--- PROVIDED DATA ---

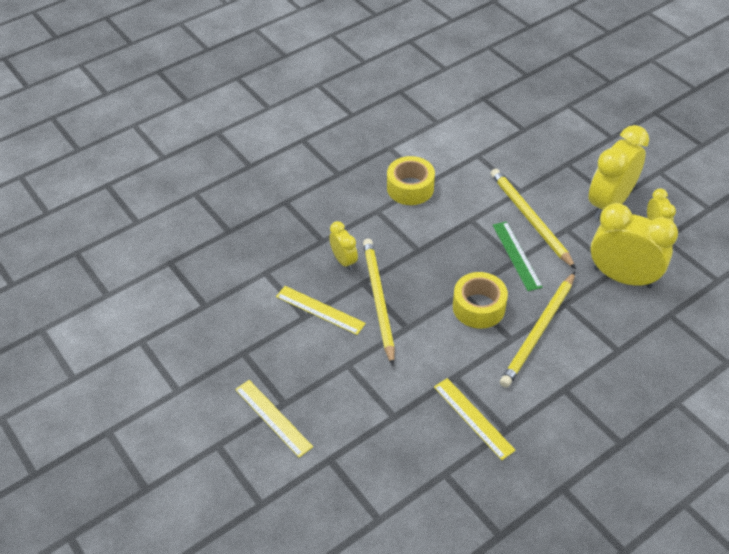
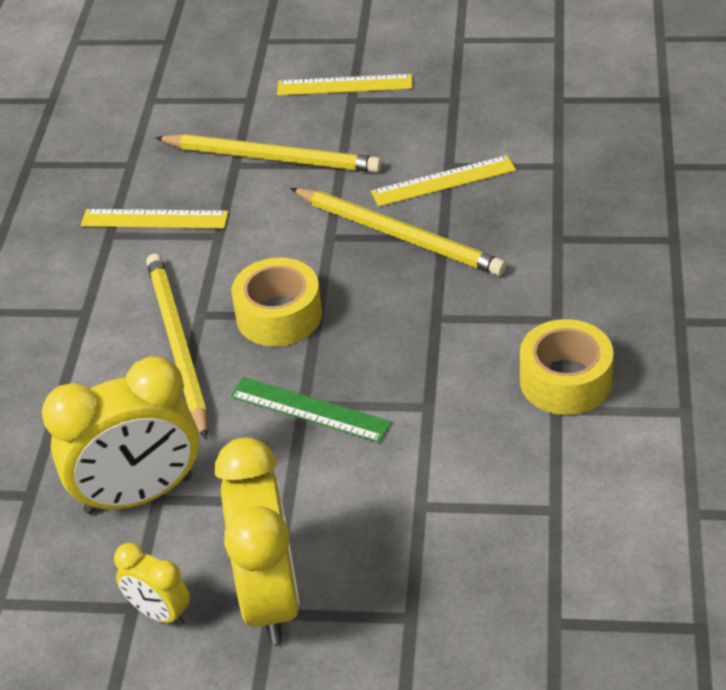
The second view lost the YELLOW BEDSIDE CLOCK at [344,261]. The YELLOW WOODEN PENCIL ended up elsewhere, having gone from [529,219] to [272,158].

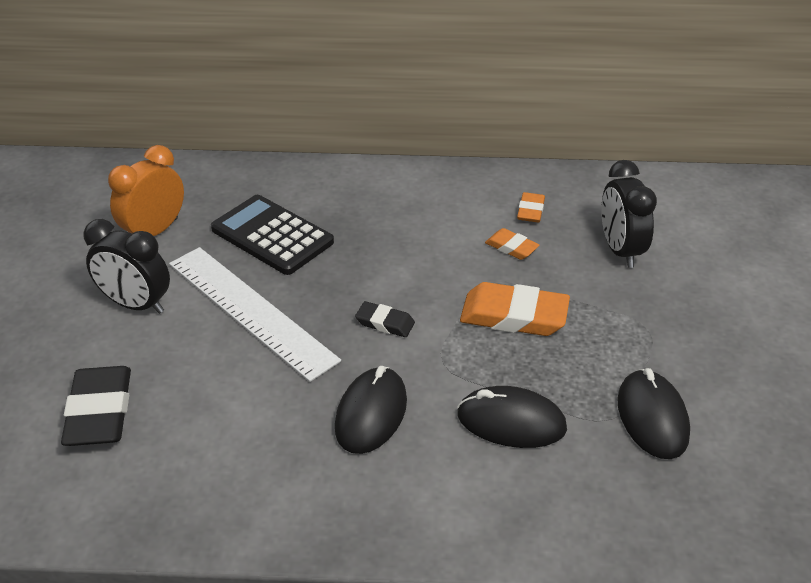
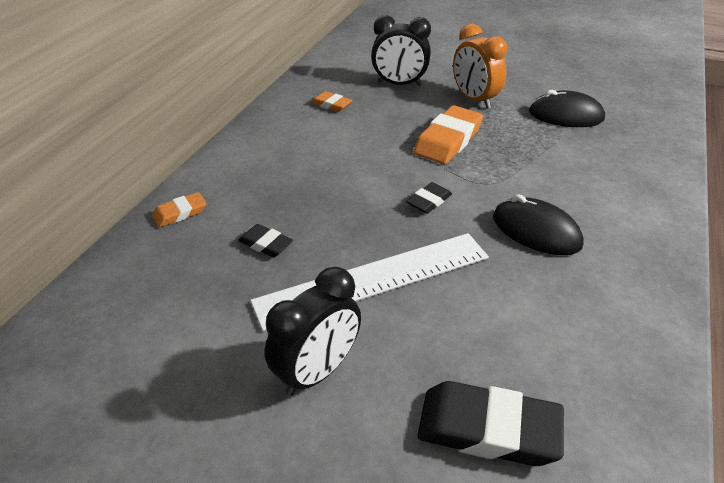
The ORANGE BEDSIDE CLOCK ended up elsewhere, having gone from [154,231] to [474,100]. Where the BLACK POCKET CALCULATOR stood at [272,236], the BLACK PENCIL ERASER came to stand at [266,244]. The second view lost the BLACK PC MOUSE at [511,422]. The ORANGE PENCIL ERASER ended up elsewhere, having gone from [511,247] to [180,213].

---
--- PROVIDED DATA ---

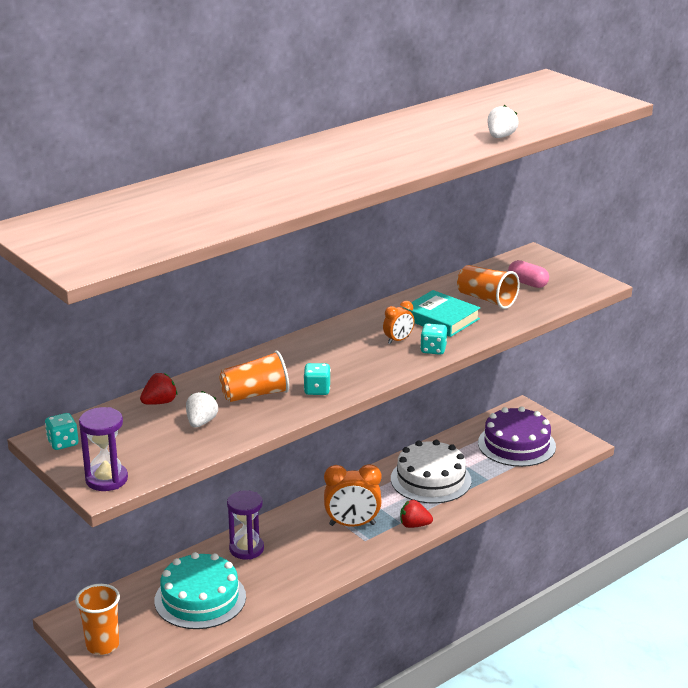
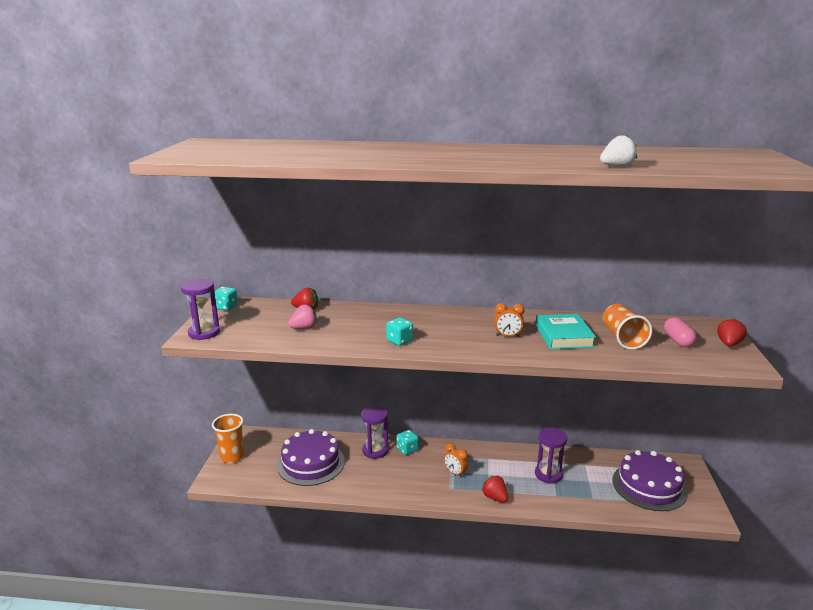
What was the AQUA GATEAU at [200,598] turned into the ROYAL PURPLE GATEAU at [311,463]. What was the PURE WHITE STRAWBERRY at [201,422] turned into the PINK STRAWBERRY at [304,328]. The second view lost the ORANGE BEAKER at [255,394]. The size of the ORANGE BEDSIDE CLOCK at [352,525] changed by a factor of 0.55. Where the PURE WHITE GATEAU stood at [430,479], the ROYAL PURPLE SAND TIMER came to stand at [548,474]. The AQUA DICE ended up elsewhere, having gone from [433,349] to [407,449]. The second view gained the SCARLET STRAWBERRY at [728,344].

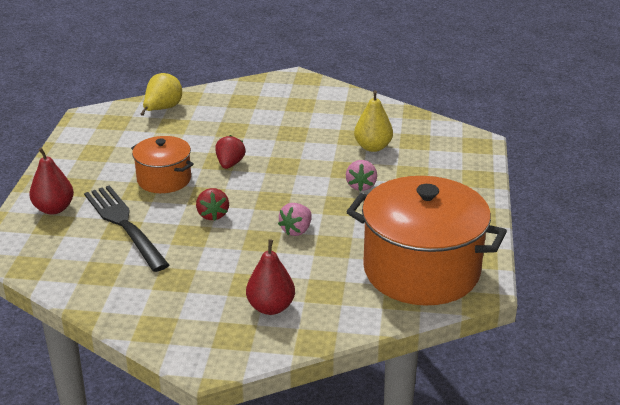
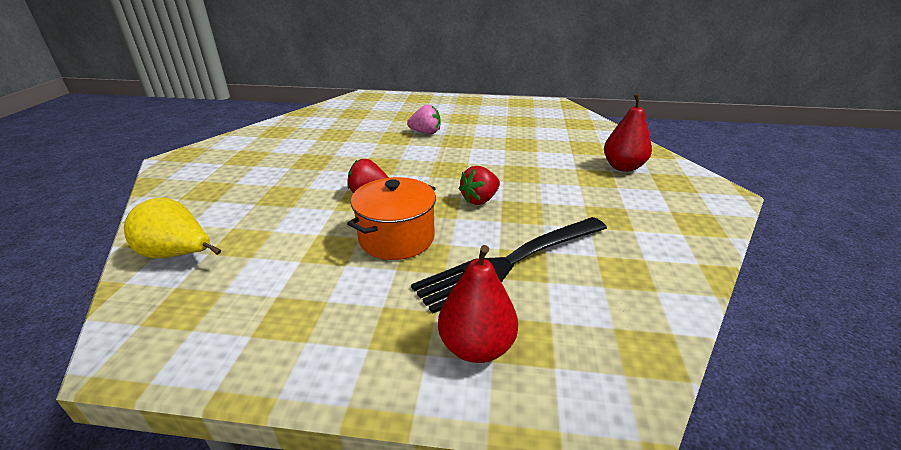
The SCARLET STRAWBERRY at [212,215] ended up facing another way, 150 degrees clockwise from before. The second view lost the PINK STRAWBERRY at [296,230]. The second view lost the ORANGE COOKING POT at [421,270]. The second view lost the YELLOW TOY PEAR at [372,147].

---

| WORK INSTRUCTIONS |
Output exactly the stretch of the listing that begins at the line containing "The second view lost the YELLOW BEDSIDE" and ends at the line containing "The ORANGE BEDSIDE CLOCK ended", both kept. Omit pictures and everything else.

| ANSWER TO THIS PROBLEM |
The second view lost the YELLOW BEDSIDE CLOCK at [344,261]. The YELLOW WOODEN PENCIL ended up elsewhere, having gone from [529,219] to [272,158].

The ORANGE BEDSIDE CLOCK ended up elsewhere, having gone from [154,231] to [474,100]. Where the BLACK POCKET CALCULATOR stood at [272,236], the BLACK PENCIL ERASER came to stand at [266,244]. The second view lost the BLACK PC MOUSE at [511,422]. The ORANGE PENCIL ERASER ended up elsewhere, having gone from [511,247] to [180,213].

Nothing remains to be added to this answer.